# WHAT IS REQUIRED
Copy out all of the data word for word. Omit every picture.

# DATA SHOWN
== Segment start ==

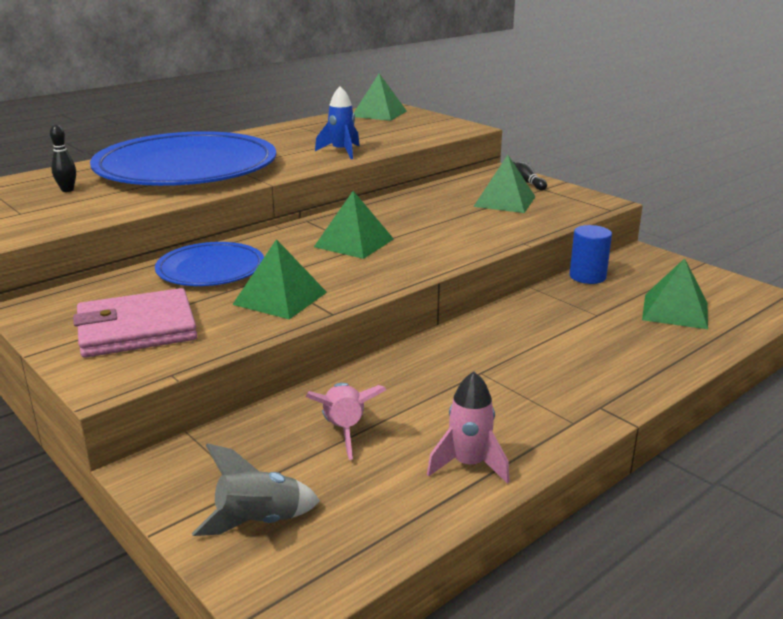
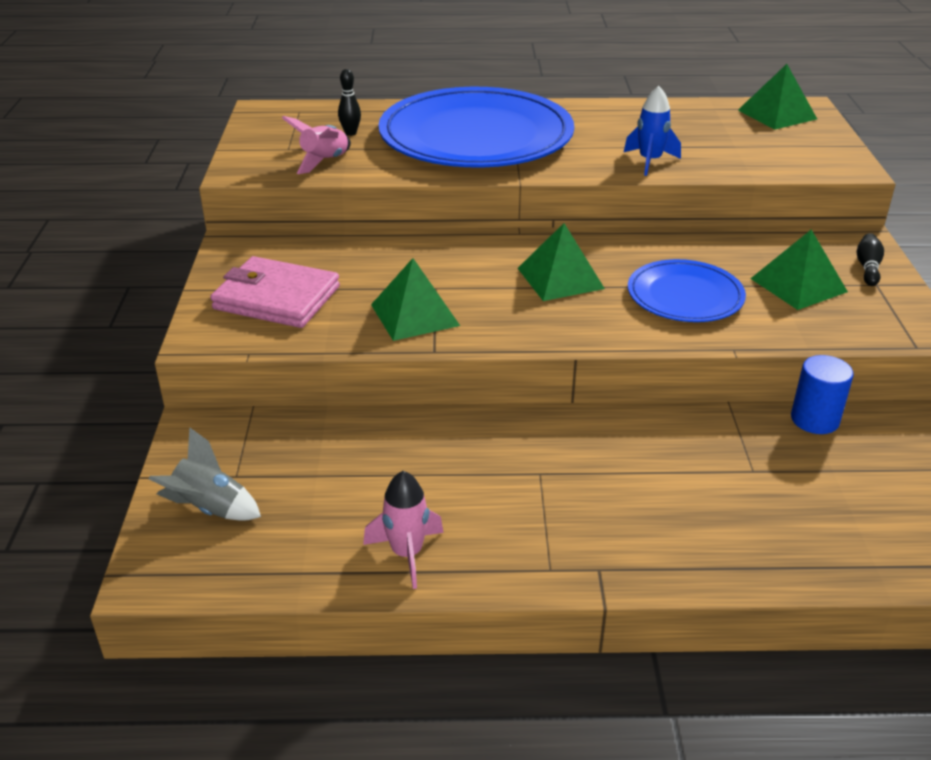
camera: 40 degrees right, 10 degrees up
(211, 269) = (401, 258): blue plate -> blue plate (685, 296)
(344, 430) = (356, 467): pink rocket -> pink rocket (324, 162)
(675, 311) = (854, 511): green pyramid -> none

== Segment end ==

# SOLUTION FOR THIS EXERCISE
camera: 40 degrees right, 10 degrees up
(211, 269) = (401, 258): blue plate -> blue plate (685, 296)
(344, 430) = (356, 467): pink rocket -> pink rocket (324, 162)
(675, 311) = (854, 511): green pyramid -> none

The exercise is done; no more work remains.